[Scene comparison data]

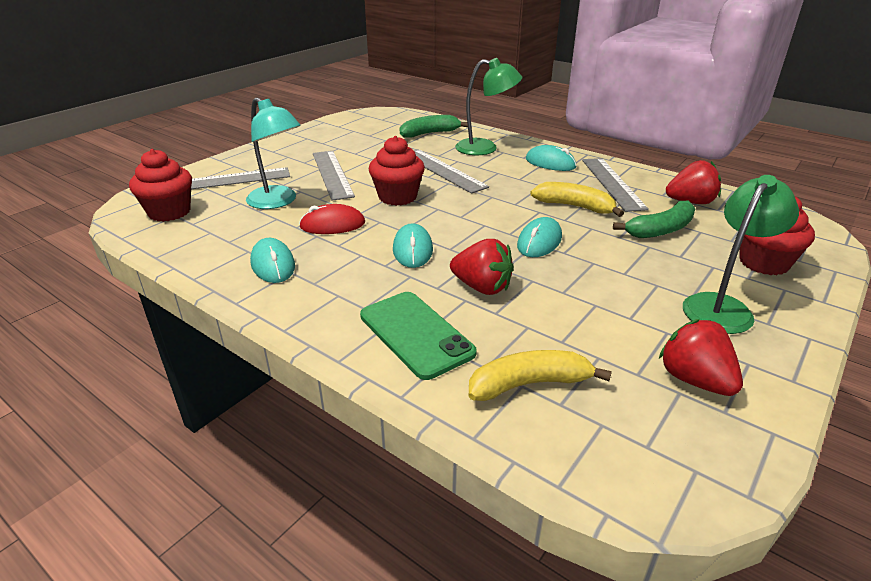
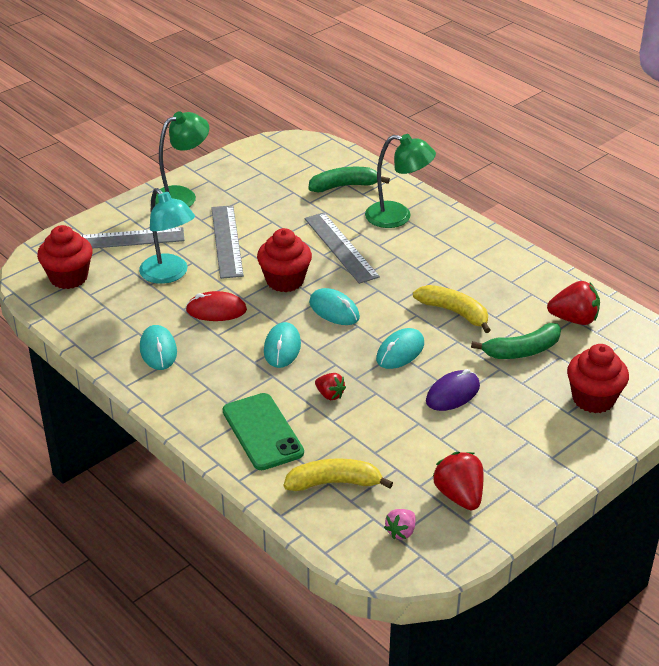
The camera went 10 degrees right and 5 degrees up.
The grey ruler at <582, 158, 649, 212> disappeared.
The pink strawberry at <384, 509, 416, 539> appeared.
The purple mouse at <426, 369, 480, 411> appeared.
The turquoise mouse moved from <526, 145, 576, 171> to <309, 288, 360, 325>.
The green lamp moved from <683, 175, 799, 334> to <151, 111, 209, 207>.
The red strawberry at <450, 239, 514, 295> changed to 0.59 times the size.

> **WHAT YOU SHOULD DO**:
Take from the entries every line that has the string "moved".

> **SOLUTION**:
The turquoise mouse moved from <526, 145, 576, 171> to <309, 288, 360, 325>.
The green lamp moved from <683, 175, 799, 334> to <151, 111, 209, 207>.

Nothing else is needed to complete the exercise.